In the data below, replace "sheet music" with "score" and write out the lines again with nothing else changed.

* [Information shown]:
================================
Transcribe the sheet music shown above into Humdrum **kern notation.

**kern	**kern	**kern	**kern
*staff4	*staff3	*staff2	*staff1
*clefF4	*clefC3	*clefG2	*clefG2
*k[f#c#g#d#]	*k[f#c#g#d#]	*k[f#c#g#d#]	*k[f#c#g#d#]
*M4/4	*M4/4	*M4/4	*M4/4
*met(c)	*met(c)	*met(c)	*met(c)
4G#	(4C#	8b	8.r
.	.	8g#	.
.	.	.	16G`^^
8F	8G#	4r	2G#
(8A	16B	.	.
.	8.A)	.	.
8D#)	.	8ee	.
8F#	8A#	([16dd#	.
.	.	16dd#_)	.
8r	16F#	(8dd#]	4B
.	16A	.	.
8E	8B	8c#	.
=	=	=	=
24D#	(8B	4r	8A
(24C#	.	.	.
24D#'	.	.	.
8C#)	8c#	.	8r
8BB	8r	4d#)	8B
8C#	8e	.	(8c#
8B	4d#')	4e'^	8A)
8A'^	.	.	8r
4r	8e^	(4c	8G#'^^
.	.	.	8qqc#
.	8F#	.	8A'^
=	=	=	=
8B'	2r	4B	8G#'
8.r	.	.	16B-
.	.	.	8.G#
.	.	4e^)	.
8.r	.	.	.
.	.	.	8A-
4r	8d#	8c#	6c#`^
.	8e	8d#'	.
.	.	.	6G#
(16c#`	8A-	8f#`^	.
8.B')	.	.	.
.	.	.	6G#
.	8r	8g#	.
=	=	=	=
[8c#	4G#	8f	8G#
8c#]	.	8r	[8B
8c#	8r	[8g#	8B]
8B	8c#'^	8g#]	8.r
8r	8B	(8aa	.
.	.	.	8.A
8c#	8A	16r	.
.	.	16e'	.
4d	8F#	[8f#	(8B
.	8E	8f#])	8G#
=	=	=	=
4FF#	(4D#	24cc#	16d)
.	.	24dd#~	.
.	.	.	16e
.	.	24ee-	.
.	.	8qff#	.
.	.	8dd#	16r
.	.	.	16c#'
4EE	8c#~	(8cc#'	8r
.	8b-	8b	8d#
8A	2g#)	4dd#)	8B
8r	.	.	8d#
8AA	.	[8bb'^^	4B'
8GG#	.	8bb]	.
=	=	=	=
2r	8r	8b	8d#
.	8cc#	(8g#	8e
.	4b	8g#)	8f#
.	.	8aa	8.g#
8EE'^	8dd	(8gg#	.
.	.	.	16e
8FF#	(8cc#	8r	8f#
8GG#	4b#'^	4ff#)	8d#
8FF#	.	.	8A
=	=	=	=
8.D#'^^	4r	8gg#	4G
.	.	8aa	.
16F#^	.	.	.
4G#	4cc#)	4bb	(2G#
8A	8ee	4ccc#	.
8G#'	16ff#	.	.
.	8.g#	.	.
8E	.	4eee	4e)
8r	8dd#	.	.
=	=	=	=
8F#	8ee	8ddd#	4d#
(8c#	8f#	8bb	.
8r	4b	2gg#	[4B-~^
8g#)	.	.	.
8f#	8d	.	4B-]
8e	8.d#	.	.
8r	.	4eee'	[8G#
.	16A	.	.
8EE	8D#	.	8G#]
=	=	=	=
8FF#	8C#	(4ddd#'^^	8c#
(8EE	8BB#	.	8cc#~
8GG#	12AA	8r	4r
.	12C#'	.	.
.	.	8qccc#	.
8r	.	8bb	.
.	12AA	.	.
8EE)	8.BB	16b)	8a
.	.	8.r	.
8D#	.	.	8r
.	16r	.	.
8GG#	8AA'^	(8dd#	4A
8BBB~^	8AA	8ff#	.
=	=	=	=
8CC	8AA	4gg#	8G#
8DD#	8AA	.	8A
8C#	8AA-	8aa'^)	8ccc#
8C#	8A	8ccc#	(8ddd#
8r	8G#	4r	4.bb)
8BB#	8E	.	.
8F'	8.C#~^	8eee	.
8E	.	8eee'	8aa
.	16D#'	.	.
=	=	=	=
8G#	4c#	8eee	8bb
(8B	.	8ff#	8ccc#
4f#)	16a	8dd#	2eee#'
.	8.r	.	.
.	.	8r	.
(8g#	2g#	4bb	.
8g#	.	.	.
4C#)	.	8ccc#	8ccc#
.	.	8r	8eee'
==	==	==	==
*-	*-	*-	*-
================================
* [Task response]:
Transcribe the score shown above into Humdrum **kern notation.

**kern	**kern	**kern	**kern
*staff4	*staff3	*staff2	*staff1
*clefF4	*clefC3	*clefG2	*clefG2
*k[f#c#g#d#]	*k[f#c#g#d#]	*k[f#c#g#d#]	*k[f#c#g#d#]
*M4/4	*M4/4	*M4/4	*M4/4
*met(c)	*met(c)	*met(c)	*met(c)
4G#	(4C#	8b	8.r
.	.	8g#	.
.	.	.	16G`^^
8F	8G#	4r	2G#
(8A	16B	.	.
.	8.A)	.	.
8D#)	.	8ee	.
8F#	8A#	([16dd#	.
.	.	16dd#_)	.
8r	16F#	(8dd#]	4B
.	16A	.	.
8E	8B	8c#	.
=	=	=	=
24D#	(8B	4r	8A
(24C#	.	.	.
24D#'	.	.	.
8C#)	8c#	.	8r
8BB	8r	4d#)	8B
8C#	8e	.	(8c#
8B	4d#')	4e'^	8A)
8A'^	.	.	8r
4r	8e^	(4c	8G#'^^
.	.	.	8qqc#
.	8F#	.	8A'^
=	=	=	=
8B'	2r	4B	8G#'
8.r	.	.	16B-
.	.	.	8.G#
.	.	4e^)	.
8.r	.	.	.
.	.	.	8A-
4r	8d#	8c#	6c#`^
.	8e	8d#'	.
.	.	.	6G#
(16c#`	8A-	8f#`^	.
8.B')	.	.	.
.	.	.	6G#
.	8r	8g#	.
=	=	=	=
[8c#	4G#	8f	8G#
8c#]	.	8r	[8B
8c#	8r	[8g#	8B]
8B	8c#'^	8g#]	8.r
8r	8B	(8aa	.
.	.	.	8.A
8c#	8A	16r	.
.	.	16e'	.
4d	8F#	[8f#	(8B
.	8E	8f#])	8G#
=	=	=	=
4FF#	(4D#	24cc#	16d)
.	.	24dd#~	.
.	.	.	16e
.	.	24ee-	.
.	.	8qff#	.
.	.	8dd#	16r
.	.	.	16c#'
4EE	8c#~	(8cc#'	8r
.	8b-	8b	8d#
8A	2g#)	4dd#)	8B
8r	.	.	8d#
8AA	.	[8bb'^^	4B'
8GG#	.	8bb]	.
=	=	=	=
2r	8r	8b	8d#
.	8cc#	(8g#	8e
.	4b	8g#)	8f#
.	.	8aa	8.g#
8EE'^	8dd	(8gg#	.
.	.	.	16e
8FF#	(8cc#	8r	8f#
8GG#	4b#'^	4ff#)	8d#
8FF#	.	.	8A
=	=	=	=
8.D#'^^	4r	8gg#	4G
.	.	8aa	.
16F#^	.	.	.
4G#	4cc#)	4bb	(2G#
8A	8ee	4ccc#	.
8G#'	16ff#	.	.
.	8.g#	.	.
8E	.	4eee	4e)
8r	8dd#	.	.
=	=	=	=
8F#	8ee	8ddd#	4d#
(8c#	8f#	8bb	.
8r	4b	2gg#	[4B-~^
8g#)	.	.	.
8f#	8d	.	4B-]
8e	8.d#	.	.
8r	.	4eee'	[8G#
.	16A	.	.
8EE	8D#	.	8G#]
=	=	=	=
8FF#	8C#	(4ddd#'^^	8c#
(8EE	8BB#	.	8cc#~
8GG#	12AA	8r	4r
.	12C#'	.	.
.	.	8qccc#	.
8r	.	8bb	.
.	12AA	.	.
8EE)	8.BB	16b)	8a
.	.	8.r	.
8D#	.	.	8r
.	16r	.	.
8GG#	8AA'^	(8dd#	4A
8BBB~^	8AA	8ff#	.
=	=	=	=
8CC	8AA	4gg#	8G#
8DD#	8AA	.	8A
8C#	8AA-	8aa'^)	8ccc#
8C#	8A	8ccc#	(8ddd#
8r	8G#	4r	4.bb)
8BB#	8E	.	.
8F'	8.C#~^	8eee	.
8E	.	8eee'	8aa
.	16D#'	.	.
=	=	=	=
8G#	4c#	8eee	8bb
(8B	.	8ff#	8ccc#
4f#)	16a	8dd#	2eee#'
.	8.r	.	.
.	.	8r	.
(8g#	2g#	4bb	.
8g#	.	.	.
4C#)	.	8ccc#	8ccc#
.	.	8r	8eee'
==	==	==	==
*-	*-	*-	*-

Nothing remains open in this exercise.